Task description: Which lines of the material hold the word "stacking"? Copy each one.

——————

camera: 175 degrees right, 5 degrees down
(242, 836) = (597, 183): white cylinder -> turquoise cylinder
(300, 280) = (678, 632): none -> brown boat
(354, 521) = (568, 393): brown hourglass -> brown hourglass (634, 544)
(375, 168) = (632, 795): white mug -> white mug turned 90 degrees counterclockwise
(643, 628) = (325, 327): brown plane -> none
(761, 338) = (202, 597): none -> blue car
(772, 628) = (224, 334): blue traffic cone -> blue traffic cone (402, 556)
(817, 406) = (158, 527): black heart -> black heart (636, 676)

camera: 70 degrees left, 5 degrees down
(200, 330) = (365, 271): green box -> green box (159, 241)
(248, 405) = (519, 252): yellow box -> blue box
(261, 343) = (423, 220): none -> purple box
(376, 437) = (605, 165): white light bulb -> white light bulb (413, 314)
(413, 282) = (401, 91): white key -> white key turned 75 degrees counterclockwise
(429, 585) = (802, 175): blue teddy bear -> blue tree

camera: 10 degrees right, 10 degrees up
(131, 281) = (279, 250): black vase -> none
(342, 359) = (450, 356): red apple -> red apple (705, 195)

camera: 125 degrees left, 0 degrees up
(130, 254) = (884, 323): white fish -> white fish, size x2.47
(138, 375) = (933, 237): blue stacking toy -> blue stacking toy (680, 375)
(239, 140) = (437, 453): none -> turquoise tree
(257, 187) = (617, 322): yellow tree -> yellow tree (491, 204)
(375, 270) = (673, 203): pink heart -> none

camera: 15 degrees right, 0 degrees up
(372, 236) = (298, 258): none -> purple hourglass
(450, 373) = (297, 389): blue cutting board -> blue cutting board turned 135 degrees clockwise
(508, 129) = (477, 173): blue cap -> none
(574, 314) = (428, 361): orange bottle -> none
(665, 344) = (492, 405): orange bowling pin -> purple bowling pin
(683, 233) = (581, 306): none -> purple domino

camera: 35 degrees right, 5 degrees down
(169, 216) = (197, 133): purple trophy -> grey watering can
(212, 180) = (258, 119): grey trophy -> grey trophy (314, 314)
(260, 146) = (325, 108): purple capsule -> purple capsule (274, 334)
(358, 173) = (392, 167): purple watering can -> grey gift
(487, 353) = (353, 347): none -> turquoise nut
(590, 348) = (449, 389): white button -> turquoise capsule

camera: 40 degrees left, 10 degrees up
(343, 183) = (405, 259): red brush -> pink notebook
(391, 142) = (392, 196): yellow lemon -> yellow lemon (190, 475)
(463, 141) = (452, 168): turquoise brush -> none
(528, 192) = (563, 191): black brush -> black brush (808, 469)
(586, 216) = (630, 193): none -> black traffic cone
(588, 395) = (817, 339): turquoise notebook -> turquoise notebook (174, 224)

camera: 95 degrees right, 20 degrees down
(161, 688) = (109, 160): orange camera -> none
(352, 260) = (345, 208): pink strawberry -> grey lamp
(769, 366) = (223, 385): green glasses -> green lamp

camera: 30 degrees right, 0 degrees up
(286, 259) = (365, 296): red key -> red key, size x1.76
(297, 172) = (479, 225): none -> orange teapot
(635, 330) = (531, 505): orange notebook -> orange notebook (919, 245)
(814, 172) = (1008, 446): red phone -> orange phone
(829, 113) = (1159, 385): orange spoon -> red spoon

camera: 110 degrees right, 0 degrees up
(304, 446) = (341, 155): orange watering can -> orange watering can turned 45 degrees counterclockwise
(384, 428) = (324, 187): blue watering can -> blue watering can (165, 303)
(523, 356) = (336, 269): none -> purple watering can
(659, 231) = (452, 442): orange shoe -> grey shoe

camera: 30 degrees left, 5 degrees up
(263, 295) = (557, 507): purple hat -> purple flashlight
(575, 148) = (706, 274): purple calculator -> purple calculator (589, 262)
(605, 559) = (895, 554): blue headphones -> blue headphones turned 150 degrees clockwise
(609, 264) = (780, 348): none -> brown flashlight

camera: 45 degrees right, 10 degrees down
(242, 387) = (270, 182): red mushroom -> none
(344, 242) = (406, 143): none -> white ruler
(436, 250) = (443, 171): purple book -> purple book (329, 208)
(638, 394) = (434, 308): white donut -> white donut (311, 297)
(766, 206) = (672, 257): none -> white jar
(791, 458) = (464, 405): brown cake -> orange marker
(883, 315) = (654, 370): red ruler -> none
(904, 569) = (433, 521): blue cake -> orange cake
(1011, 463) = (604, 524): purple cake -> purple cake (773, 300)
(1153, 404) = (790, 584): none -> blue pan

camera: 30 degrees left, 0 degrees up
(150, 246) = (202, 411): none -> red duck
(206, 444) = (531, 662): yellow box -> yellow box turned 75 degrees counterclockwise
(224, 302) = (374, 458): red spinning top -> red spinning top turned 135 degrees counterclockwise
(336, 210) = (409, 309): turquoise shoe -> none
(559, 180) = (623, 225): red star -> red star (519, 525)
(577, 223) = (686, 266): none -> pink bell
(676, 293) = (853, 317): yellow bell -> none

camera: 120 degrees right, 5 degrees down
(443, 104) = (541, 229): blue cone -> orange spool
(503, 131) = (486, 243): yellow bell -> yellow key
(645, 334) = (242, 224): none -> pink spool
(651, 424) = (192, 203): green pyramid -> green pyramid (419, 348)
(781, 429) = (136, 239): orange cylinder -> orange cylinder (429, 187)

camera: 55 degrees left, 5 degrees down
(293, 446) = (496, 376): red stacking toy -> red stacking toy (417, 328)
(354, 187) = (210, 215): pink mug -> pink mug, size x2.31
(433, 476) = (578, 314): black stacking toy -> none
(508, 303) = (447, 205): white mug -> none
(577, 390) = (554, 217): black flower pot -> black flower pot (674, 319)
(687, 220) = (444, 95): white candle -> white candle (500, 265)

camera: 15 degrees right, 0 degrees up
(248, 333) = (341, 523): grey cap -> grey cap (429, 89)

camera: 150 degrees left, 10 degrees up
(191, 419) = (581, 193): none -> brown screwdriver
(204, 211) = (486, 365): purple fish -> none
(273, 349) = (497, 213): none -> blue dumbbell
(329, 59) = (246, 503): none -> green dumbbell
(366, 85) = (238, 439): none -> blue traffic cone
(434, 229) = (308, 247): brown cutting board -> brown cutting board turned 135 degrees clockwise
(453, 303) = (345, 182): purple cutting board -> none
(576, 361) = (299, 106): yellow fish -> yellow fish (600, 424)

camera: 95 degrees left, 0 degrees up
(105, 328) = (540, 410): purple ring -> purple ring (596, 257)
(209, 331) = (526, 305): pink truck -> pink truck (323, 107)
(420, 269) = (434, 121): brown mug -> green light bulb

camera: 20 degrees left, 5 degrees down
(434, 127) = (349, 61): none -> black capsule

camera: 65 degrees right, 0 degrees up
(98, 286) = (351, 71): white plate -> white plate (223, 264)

——————

Your response:
(138, 375) = (933, 237): blue stacking toy -> blue stacking toy (680, 375)
(293, 446) = (496, 376): red stacking toy -> red stacking toy (417, 328)
(433, 476) = (578, 314): black stacking toy -> none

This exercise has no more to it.